What to produce: Each line from the one containing "white brick B1:B4" to the end of the listing below should be output exactly; no other line is wanted.

Dataset extract:
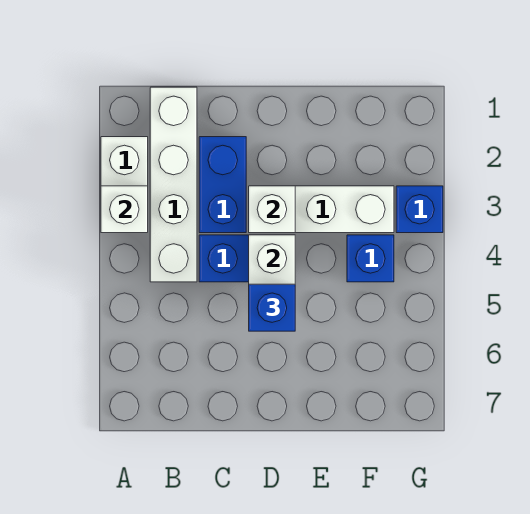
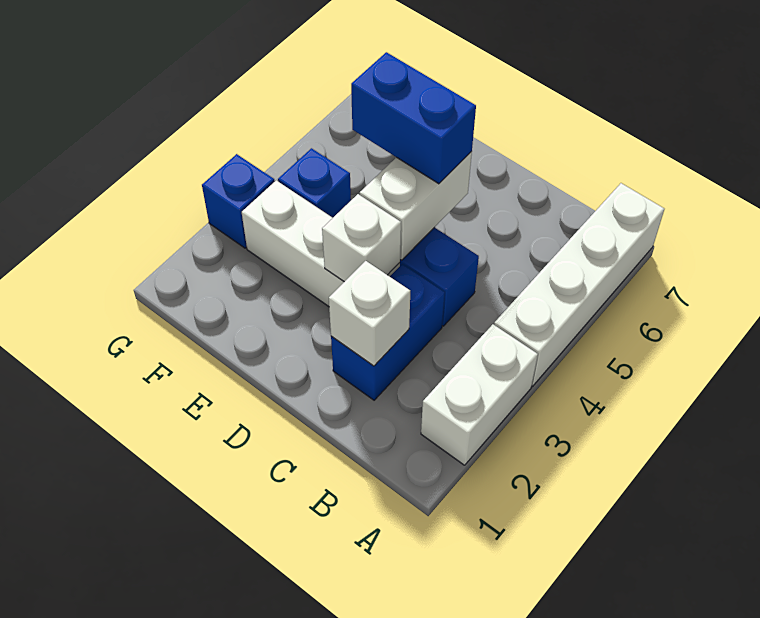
white brick A3 level 2 -> white brick C2 level 2
white brick B1:B4 level 1 -> white brick A4:A7 level 1
blue brick D5 level 3 -> blue brick D5:E5 level 3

Result of the task:
white brick B1:B4 level 1 -> white brick A4:A7 level 1
blue brick D5 level 3 -> blue brick D5:E5 level 3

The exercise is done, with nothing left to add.